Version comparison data
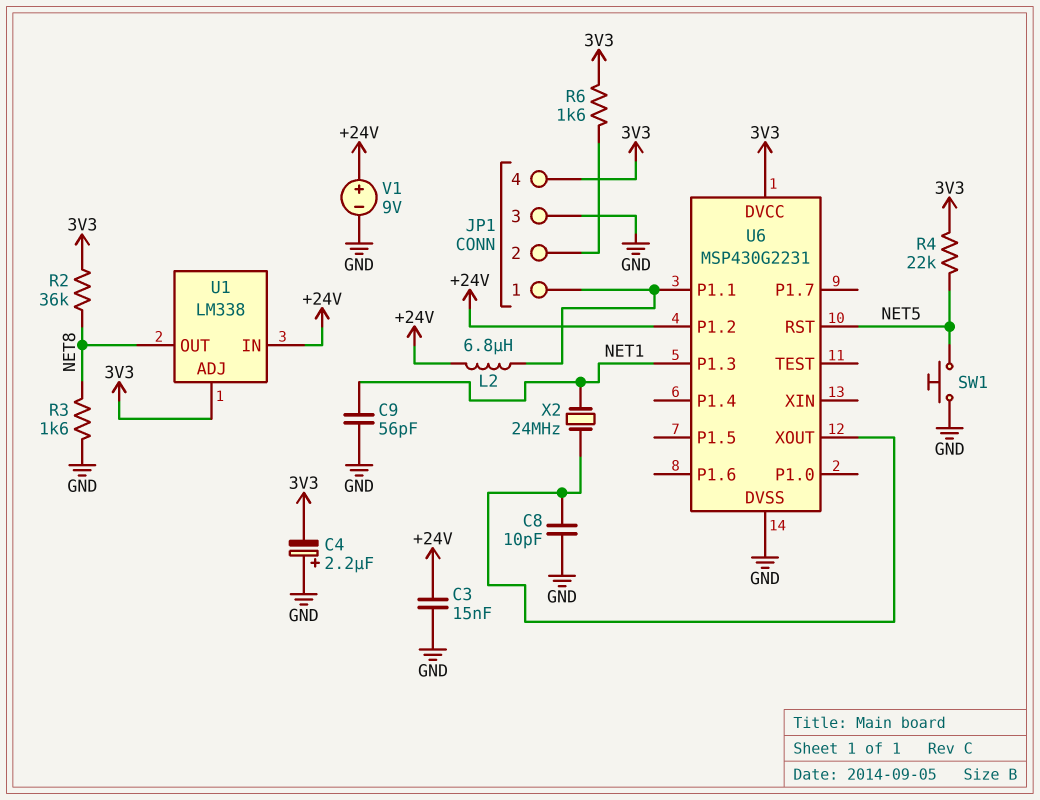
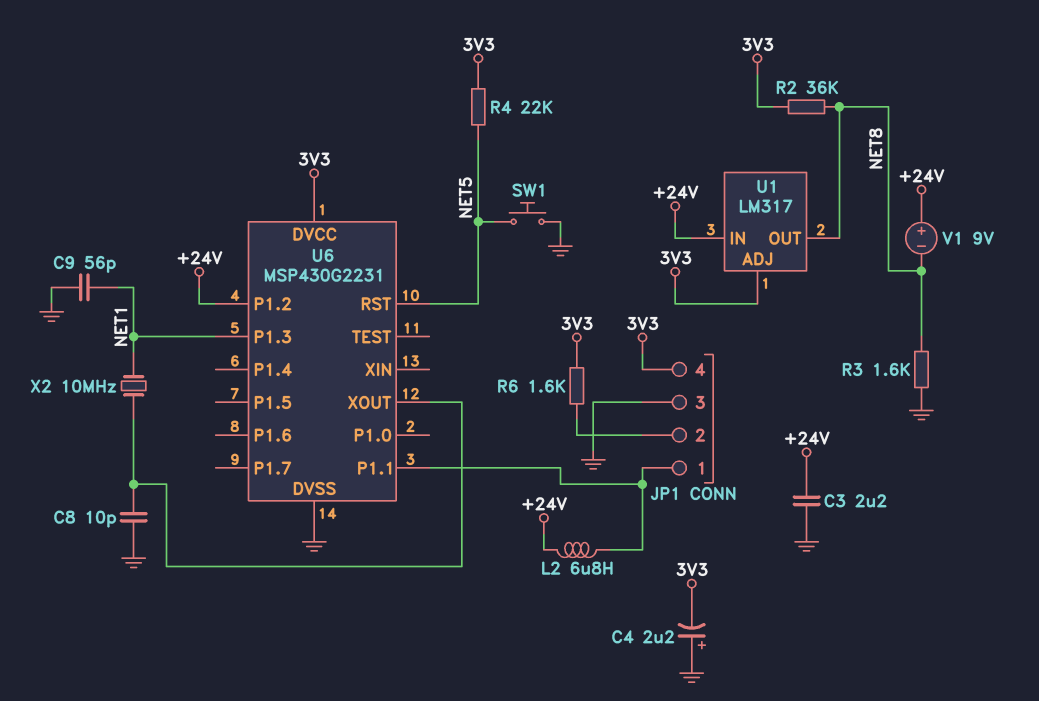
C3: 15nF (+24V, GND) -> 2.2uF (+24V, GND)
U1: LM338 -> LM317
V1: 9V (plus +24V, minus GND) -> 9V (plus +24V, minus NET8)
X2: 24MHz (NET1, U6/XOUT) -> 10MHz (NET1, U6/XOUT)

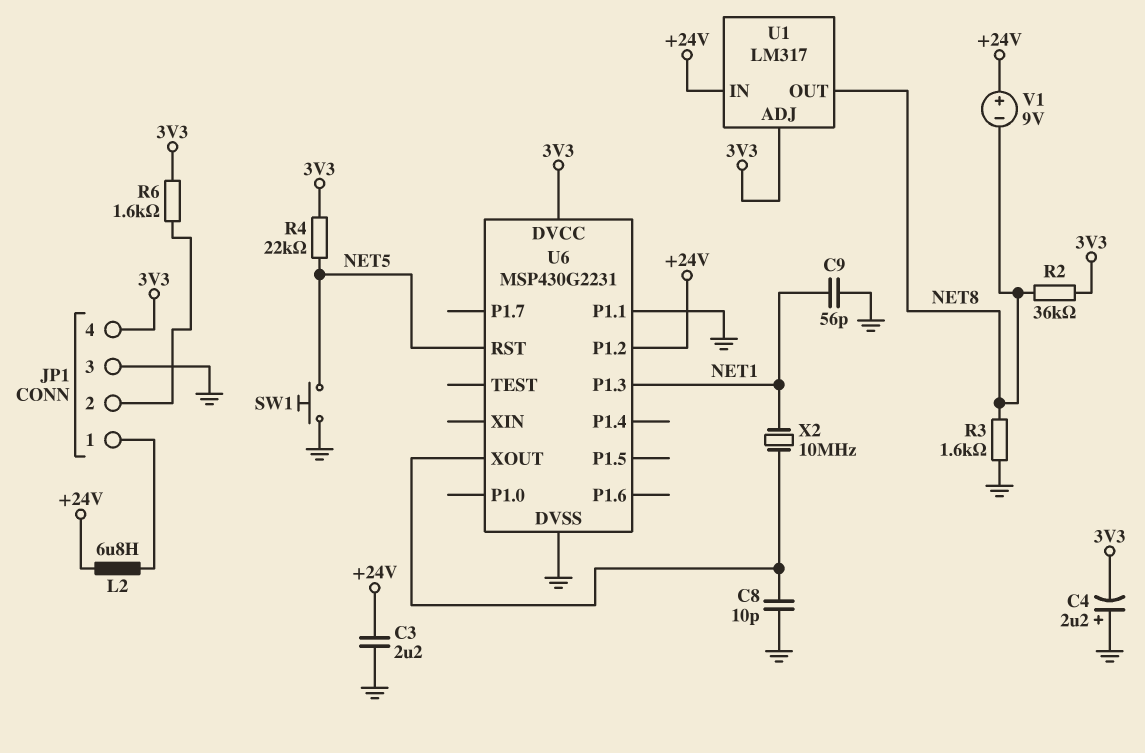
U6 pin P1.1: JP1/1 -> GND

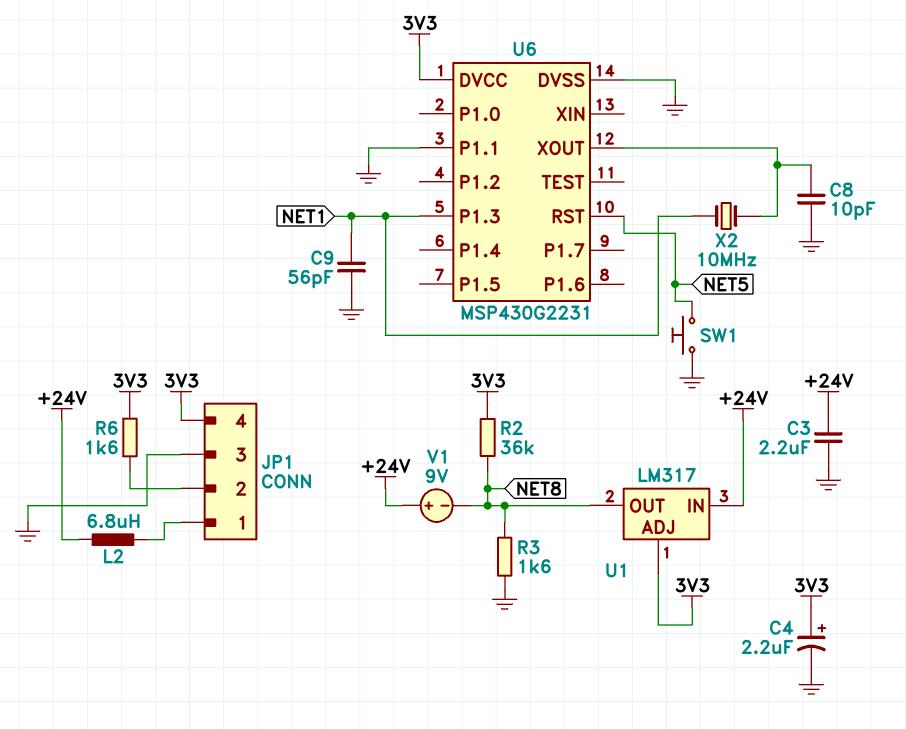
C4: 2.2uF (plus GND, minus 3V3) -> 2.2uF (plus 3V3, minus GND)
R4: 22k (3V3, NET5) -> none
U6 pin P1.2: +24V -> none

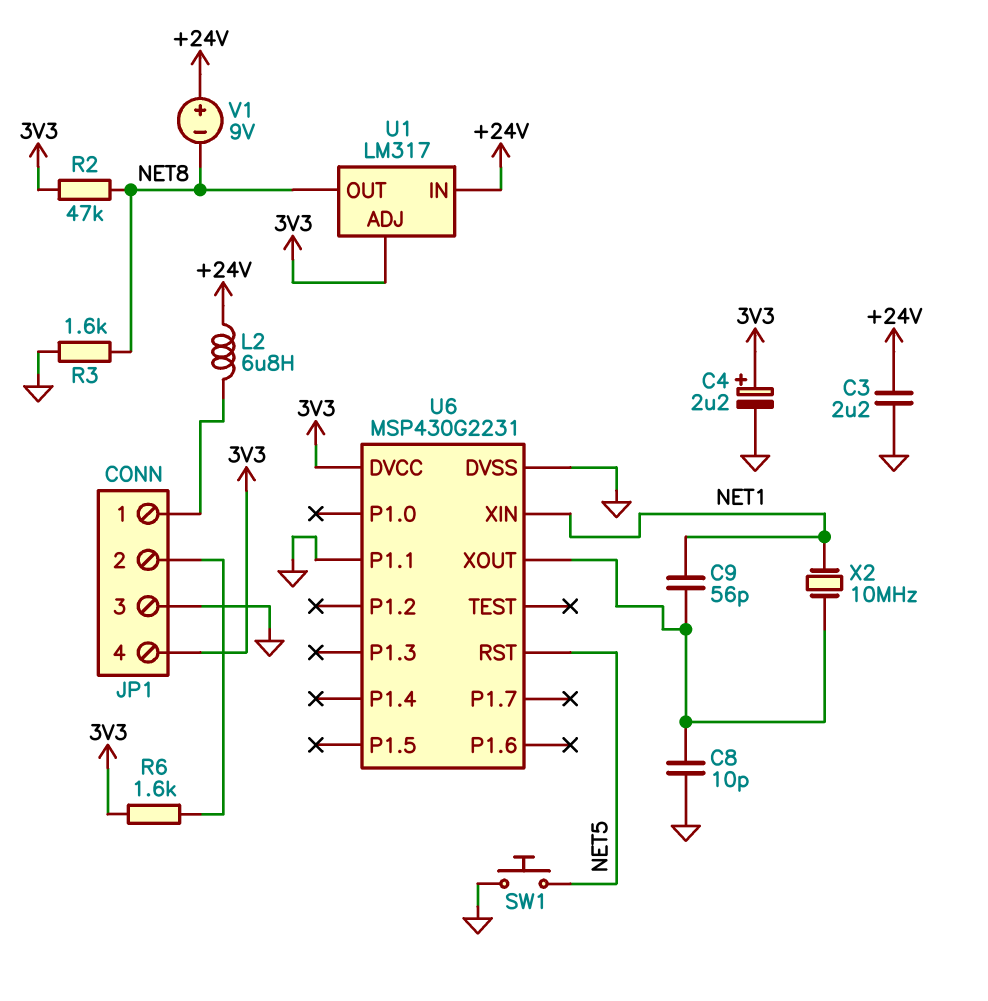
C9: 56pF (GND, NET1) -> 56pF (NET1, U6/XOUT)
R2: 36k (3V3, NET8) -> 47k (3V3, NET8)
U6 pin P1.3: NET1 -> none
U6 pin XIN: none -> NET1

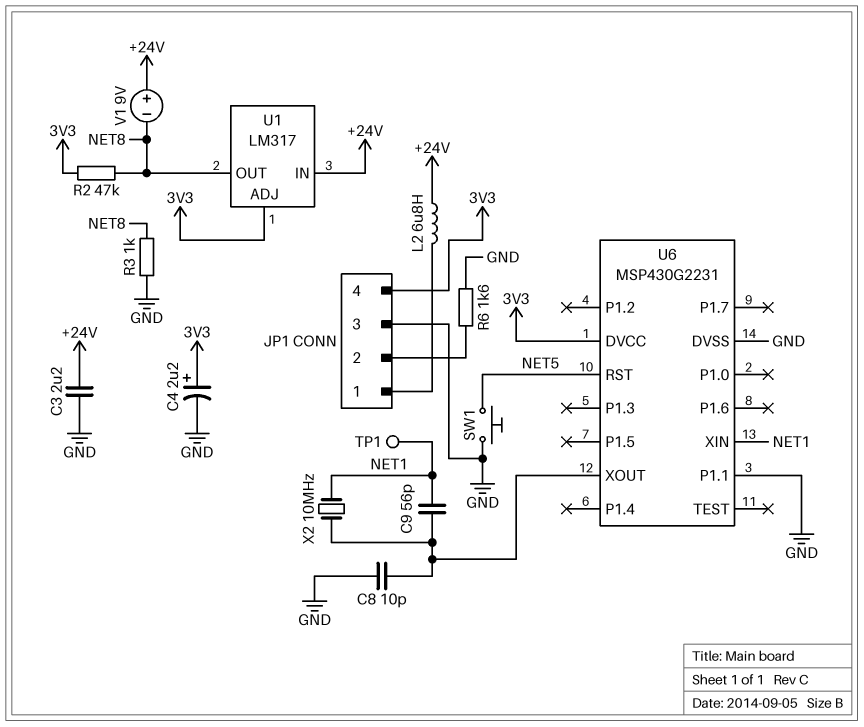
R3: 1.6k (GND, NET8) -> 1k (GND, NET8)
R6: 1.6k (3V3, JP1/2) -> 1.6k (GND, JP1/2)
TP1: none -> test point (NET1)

● Goal of the exercise
No pictures belong in the copy. Transcribe every entry exactly.

● Your response
C3: 15nF (+24V, GND) -> 2.2uF (+24V, GND)
U1: LM338 -> LM317
V1: 9V (plus +24V, minus GND) -> 9V (plus +24V, minus NET8)
X2: 24MHz (NET1, U6/XOUT) -> 10MHz (NET1, U6/XOUT)

U6 pin P1.1: JP1/1 -> GND

C4: 2.2uF (plus GND, minus 3V3) -> 2.2uF (plus 3V3, minus GND)
R4: 22k (3V3, NET5) -> none
U6 pin P1.2: +24V -> none

C9: 56pF (GND, NET1) -> 56pF (NET1, U6/XOUT)
R2: 36k (3V3, NET8) -> 47k (3V3, NET8)
U6 pin P1.3: NET1 -> none
U6 pin XIN: none -> NET1

R3: 1.6k (GND, NET8) -> 1k (GND, NET8)
R6: 1.6k (3V3, JP1/2) -> 1.6k (GND, JP1/2)
TP1: none -> test point (NET1)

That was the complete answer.